## [EXERCISE PROMPT]
No pictures, no extra lines: copy exactly from the line with "none -> white tile G3 level 1" through the end of the entries.

## [RECORDS SUPPLIED]
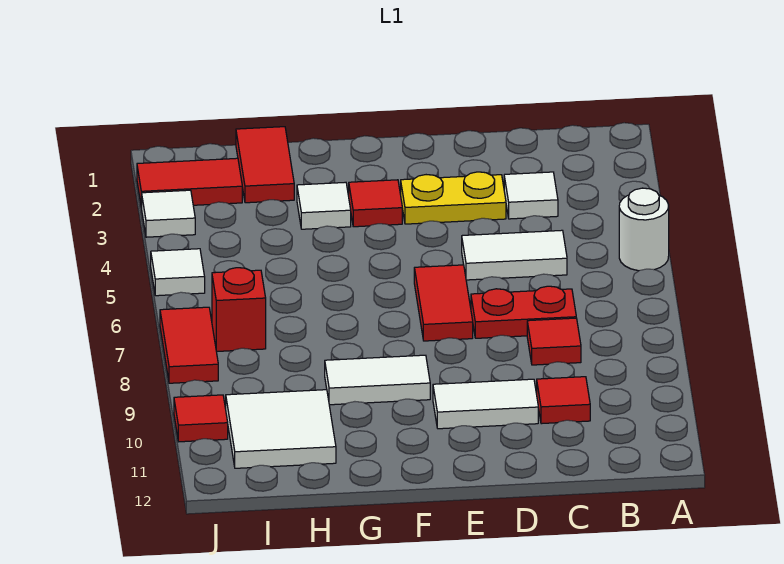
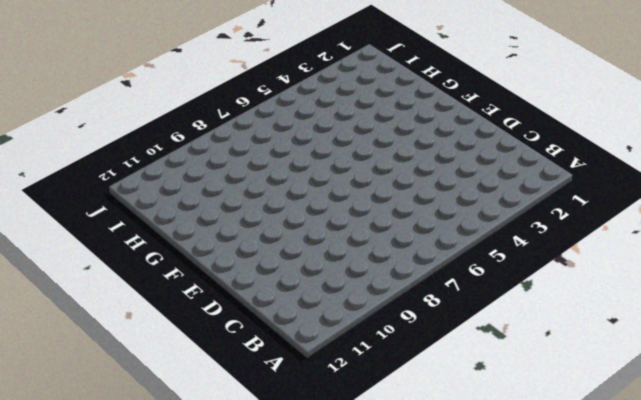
none -> white round brick A5 level 1
none -> white tile C3 level 1
none -> white tile C5:D5 level 1

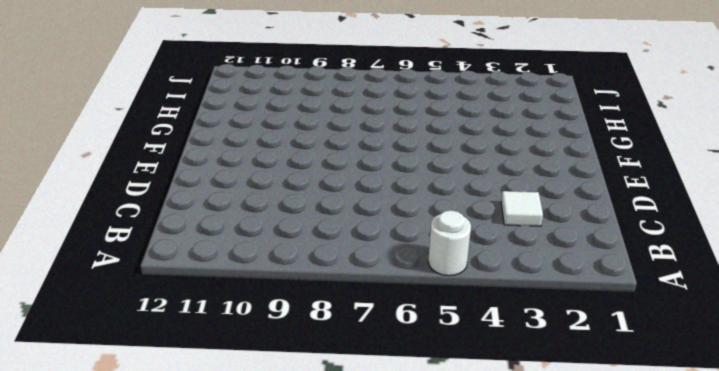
none -> white tile C5:D5 level 1
none -> red plate C7:D7 level 1
none -> red tile C8 level 1

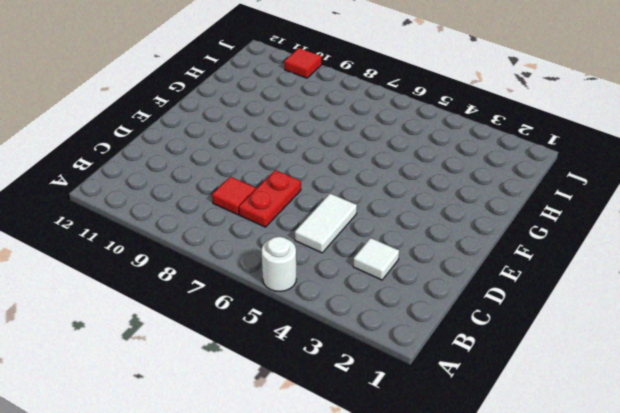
none -> red tile C10 level 1
none -> yellow plate D3:E3 level 1
none -> white tile D10:E10 level 1

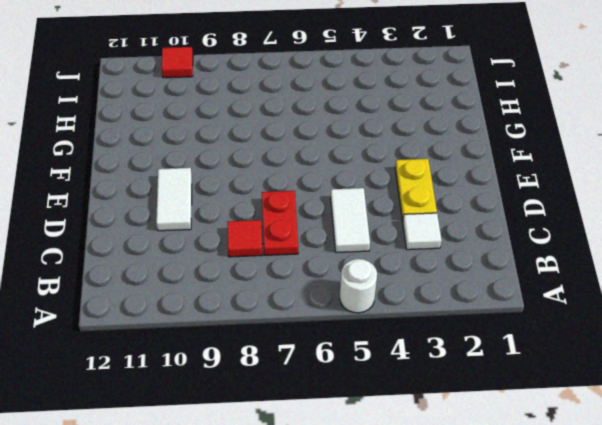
none -> red tile C10 level 1
none -> red tile E6:E7 level 1
none -> red tile F3 level 1

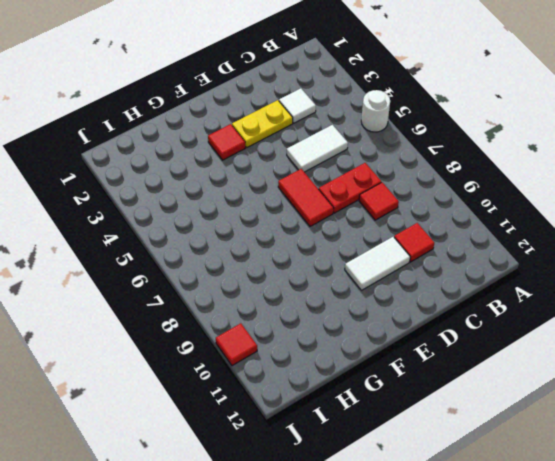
none -> white tile F9:G9 level 1
none -> white tile G3 level 1
none -> red tile H1:H2 level 1

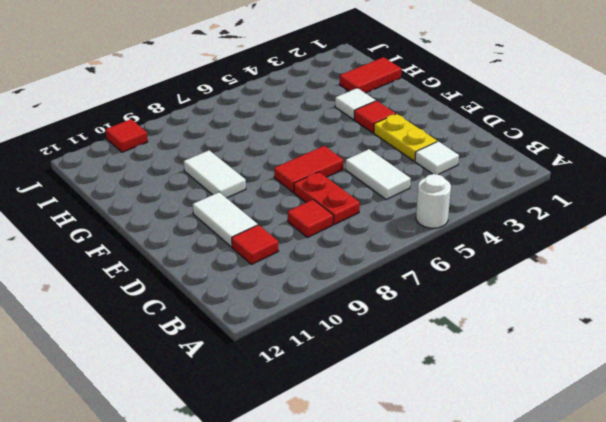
none -> white tile H10:I11 level 1
none -> red tile I2:J2 level 1
none -> red brick I7 level 1

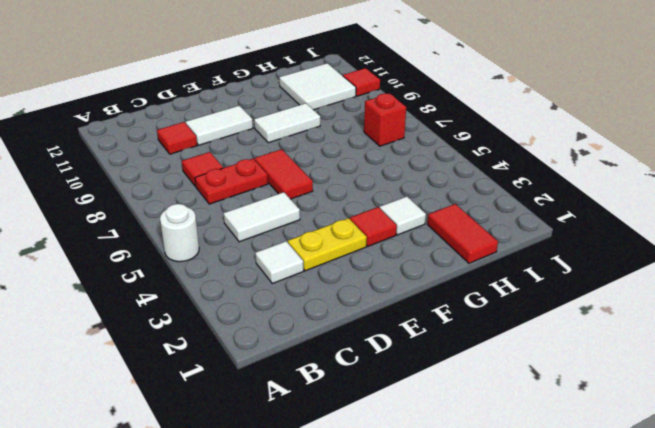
none -> red tile I2:J2 level 1
none -> white tile J3 level 1
none -> white tile J5 level 1

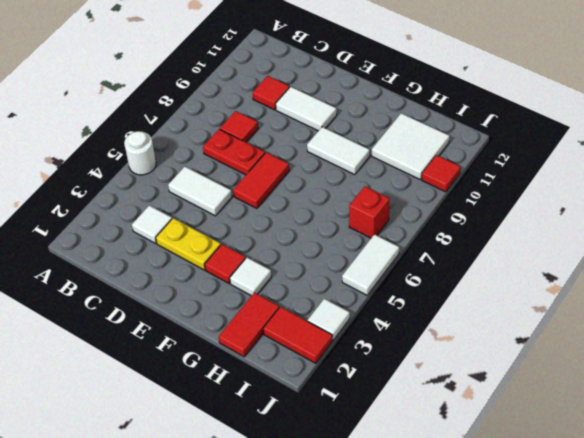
white tile J5:J6 level 1 -> white tile J5 level 1
none -> red tile J7:J8 level 1

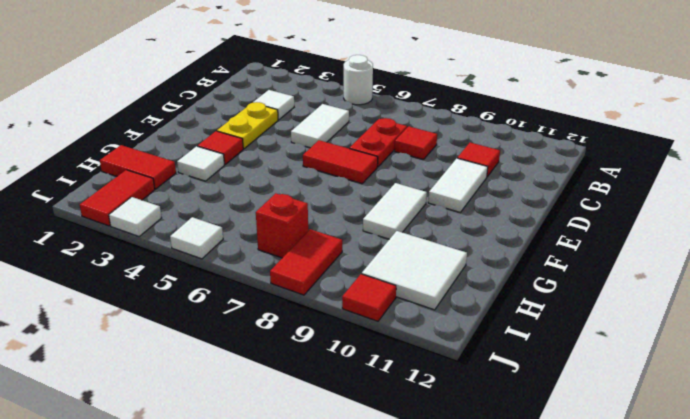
red tile I8:J8 level 1 -> red tile J7:J8 level 1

## [EXPECTED OUTPUT]
none -> white tile G3 level 1
none -> red tile H1:H2 level 1

none -> white tile H10:I11 level 1
none -> red tile I2:J2 level 1
none -> red brick I7 level 1

none -> red tile I2:J2 level 1
none -> white tile J3 level 1
none -> white tile J5 level 1

white tile J5:J6 level 1 -> white tile J5 level 1
none -> red tile J7:J8 level 1

red tile I8:J8 level 1 -> red tile J7:J8 level 1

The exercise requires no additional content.